┌──
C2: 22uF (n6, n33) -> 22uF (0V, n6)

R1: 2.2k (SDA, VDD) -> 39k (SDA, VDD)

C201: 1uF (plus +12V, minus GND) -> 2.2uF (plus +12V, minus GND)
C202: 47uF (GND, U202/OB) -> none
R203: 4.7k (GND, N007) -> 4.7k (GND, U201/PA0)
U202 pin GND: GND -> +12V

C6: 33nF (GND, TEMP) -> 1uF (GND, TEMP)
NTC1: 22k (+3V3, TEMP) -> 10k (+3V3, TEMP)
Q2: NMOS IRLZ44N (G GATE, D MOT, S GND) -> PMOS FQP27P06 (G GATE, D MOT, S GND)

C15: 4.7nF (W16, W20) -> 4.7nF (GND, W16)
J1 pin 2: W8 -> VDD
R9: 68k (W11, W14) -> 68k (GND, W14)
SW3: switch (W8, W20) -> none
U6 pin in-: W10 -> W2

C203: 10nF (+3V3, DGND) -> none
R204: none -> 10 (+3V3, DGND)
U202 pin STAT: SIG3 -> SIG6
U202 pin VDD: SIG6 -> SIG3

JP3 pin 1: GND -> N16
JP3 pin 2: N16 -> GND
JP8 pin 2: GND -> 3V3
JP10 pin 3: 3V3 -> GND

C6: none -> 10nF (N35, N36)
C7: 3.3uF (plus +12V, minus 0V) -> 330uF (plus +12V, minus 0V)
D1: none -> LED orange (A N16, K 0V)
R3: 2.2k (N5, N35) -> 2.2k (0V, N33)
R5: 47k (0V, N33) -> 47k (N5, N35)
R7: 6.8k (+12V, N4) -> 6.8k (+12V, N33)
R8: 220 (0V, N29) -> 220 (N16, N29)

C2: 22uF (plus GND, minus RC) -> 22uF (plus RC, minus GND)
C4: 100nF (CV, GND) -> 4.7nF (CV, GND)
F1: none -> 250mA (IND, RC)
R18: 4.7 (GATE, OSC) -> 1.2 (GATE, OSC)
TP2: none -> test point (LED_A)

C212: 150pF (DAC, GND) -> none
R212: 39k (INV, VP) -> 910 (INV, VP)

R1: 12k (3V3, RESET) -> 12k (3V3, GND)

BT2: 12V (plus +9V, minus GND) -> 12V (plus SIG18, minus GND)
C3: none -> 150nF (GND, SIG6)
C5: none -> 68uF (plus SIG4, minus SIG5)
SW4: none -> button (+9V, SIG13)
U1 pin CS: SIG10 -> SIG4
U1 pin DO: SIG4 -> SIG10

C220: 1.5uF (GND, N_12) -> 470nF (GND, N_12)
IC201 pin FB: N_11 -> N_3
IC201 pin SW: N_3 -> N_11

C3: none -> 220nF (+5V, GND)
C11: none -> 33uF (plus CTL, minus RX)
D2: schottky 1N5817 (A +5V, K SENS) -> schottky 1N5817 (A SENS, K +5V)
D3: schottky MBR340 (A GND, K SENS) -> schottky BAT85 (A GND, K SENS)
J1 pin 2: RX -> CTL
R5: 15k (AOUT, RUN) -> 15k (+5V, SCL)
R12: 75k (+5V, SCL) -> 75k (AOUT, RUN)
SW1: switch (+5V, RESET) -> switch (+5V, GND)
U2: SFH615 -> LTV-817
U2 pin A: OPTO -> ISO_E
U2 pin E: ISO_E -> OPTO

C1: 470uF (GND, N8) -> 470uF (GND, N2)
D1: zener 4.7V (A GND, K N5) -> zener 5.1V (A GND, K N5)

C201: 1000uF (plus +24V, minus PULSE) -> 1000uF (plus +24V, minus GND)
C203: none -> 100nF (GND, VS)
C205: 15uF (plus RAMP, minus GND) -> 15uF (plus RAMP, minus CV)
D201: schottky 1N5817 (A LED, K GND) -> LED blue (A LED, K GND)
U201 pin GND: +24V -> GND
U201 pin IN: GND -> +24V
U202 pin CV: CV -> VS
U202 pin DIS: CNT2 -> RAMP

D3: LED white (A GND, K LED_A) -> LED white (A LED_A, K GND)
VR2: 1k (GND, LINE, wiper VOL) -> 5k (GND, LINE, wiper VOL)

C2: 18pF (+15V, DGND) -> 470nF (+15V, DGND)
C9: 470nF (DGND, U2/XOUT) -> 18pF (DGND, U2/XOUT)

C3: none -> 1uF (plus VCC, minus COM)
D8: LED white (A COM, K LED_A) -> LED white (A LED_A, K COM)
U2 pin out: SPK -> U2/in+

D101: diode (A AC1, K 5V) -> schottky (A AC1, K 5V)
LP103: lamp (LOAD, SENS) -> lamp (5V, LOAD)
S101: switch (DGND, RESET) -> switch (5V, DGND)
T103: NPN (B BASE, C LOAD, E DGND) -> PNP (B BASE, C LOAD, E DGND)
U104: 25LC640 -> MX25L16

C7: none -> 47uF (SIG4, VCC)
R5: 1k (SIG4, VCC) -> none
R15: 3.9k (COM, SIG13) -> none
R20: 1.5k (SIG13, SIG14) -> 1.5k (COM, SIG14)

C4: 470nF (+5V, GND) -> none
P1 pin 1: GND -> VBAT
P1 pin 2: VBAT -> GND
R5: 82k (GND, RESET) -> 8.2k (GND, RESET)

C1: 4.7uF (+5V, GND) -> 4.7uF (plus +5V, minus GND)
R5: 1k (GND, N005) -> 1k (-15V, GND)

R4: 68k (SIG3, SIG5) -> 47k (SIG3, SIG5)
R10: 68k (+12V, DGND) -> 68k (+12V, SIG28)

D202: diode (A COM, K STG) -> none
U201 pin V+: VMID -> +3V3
└──
Description of the task | Reproduce exactly the lines above from the line with "U201 pin GND: +24V -> GND" to the line with "C3: none -> 1uF (plus VCC, minus COM)", including both, and add nothing.

Answer for the task |
U201 pin GND: +24V -> GND
U201 pin IN: GND -> +24V
U202 pin CV: CV -> VS
U202 pin DIS: CNT2 -> RAMP

D3: LED white (A GND, K LED_A) -> LED white (A LED_A, K GND)
VR2: 1k (GND, LINE, wiper VOL) -> 5k (GND, LINE, wiper VOL)

C2: 18pF (+15V, DGND) -> 470nF (+15V, DGND)
C9: 470nF (DGND, U2/XOUT) -> 18pF (DGND, U2/XOUT)

C3: none -> 1uF (plus VCC, minus COM)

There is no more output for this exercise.